## Prompt
Leave out the pictures and transcribe the rest of the records exactly.
** Opening Material shown block **
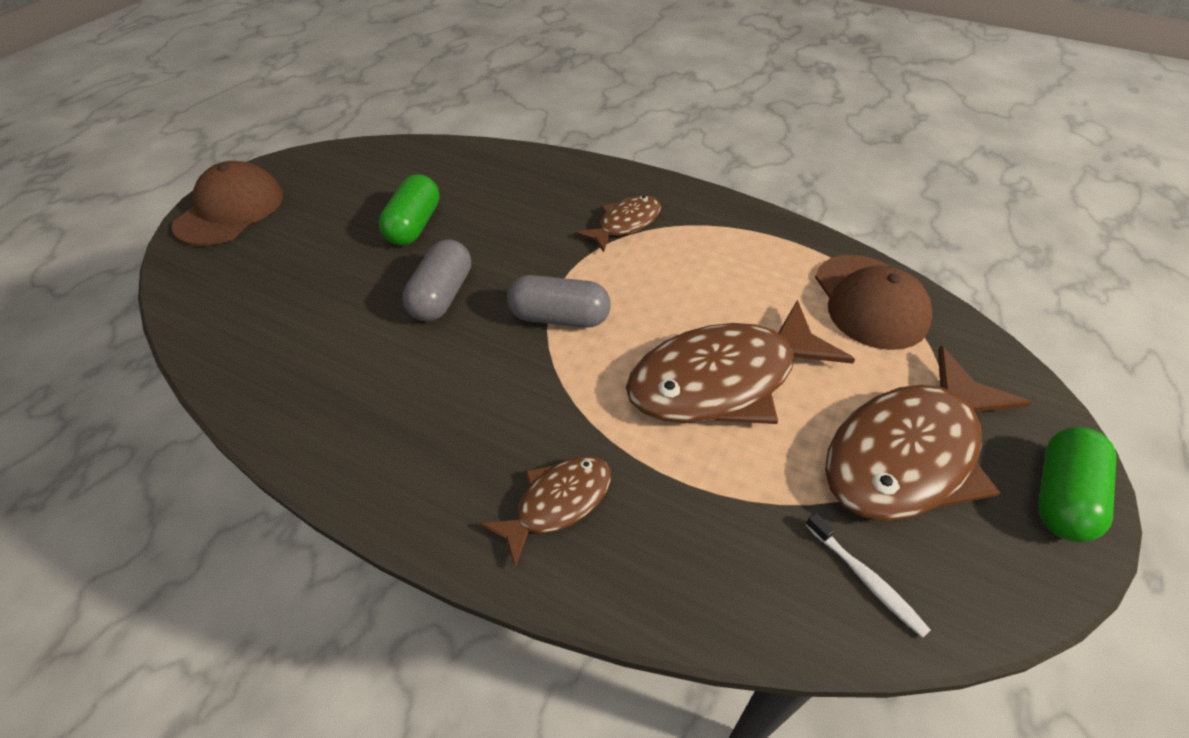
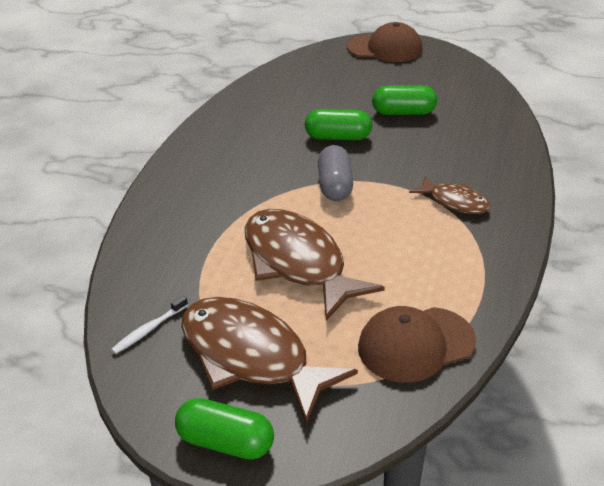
camera: 80 degrees right, 10 degrees down
(441, 296) = (338, 137): grey capsule -> green capsule
(557, 503) = (187, 206): brown fish -> none

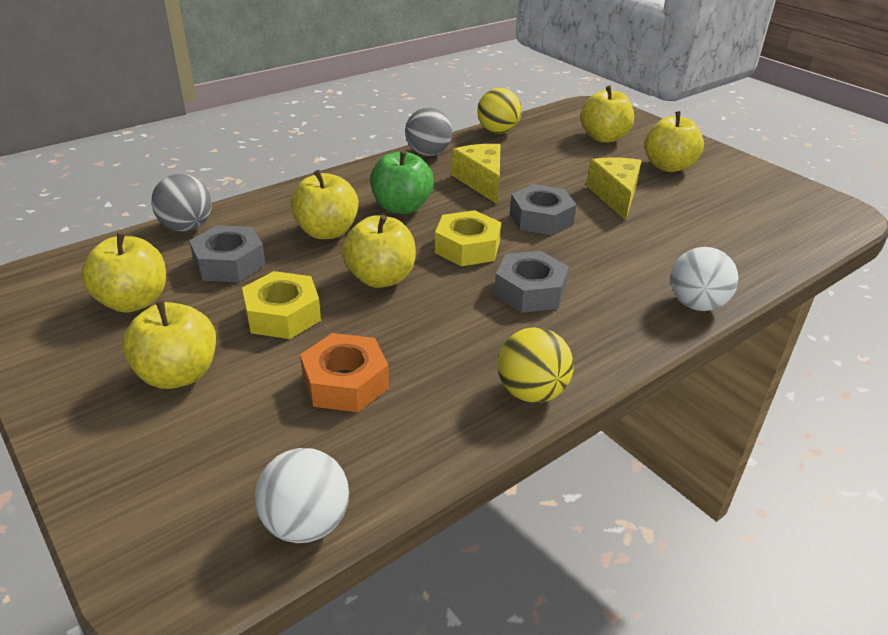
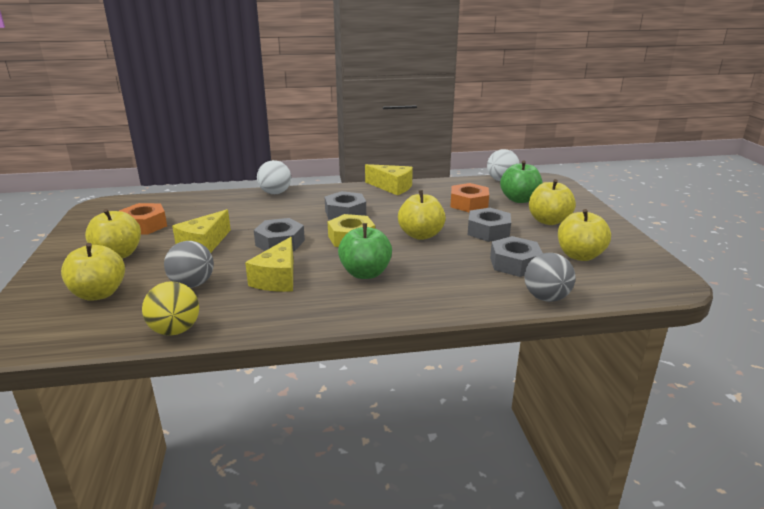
camera: 150 degrees left, 10 degrees down
(243, 435) = (519, 199): none -> green apple
(283, 315) = (488, 231): yellow nut -> grey nut
(326, 232) = (436, 269): yellow apple -> none
(428, 153) = (282, 320): grey ball -> grey ball (192, 284)
(531, 392) = (392, 187): yellow ball -> yellow cheese
(726, 200) = (144, 225): none -> orange nut

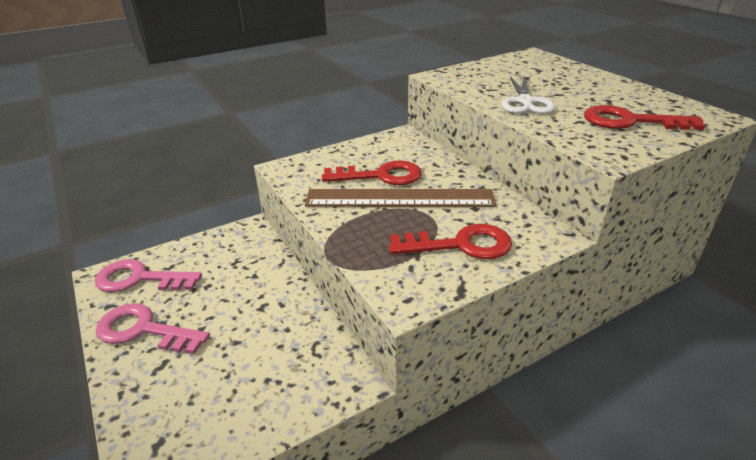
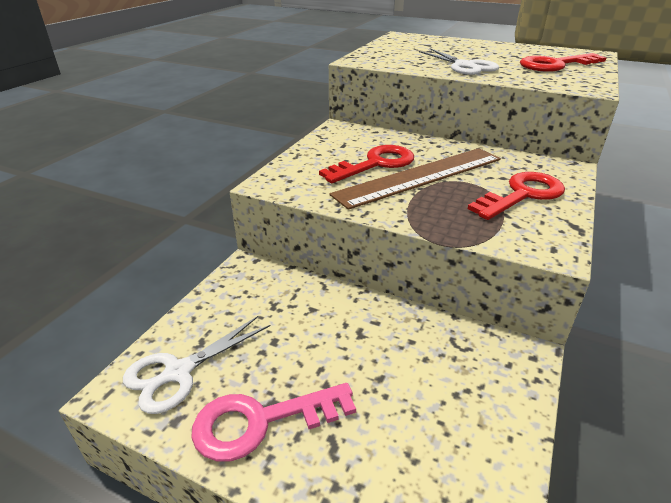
camera: 35 degrees left, 0 degrees up
(140, 279) = (179, 372): pink key -> white scissors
** Closing Material shown block **
## Your response
camera: 80 degrees right, 10 degrees down
(441, 296) = (338, 137): grey capsule -> green capsule
(557, 503) = (187, 206): brown fish -> none

camera: 150 degrees left, 10 degrees down
(243, 435) = (519, 199): none -> green apple
(283, 315) = (488, 231): yellow nut -> grey nut
(326, 232) = (436, 269): yellow apple -> none
(428, 153) = (282, 320): grey ball -> grey ball (192, 284)
(531, 392) = (392, 187): yellow ball -> yellow cheese
(726, 200) = (144, 225): none -> orange nut

camera: 35 degrees left, 0 degrees up
(140, 279) = (179, 372): pink key -> white scissors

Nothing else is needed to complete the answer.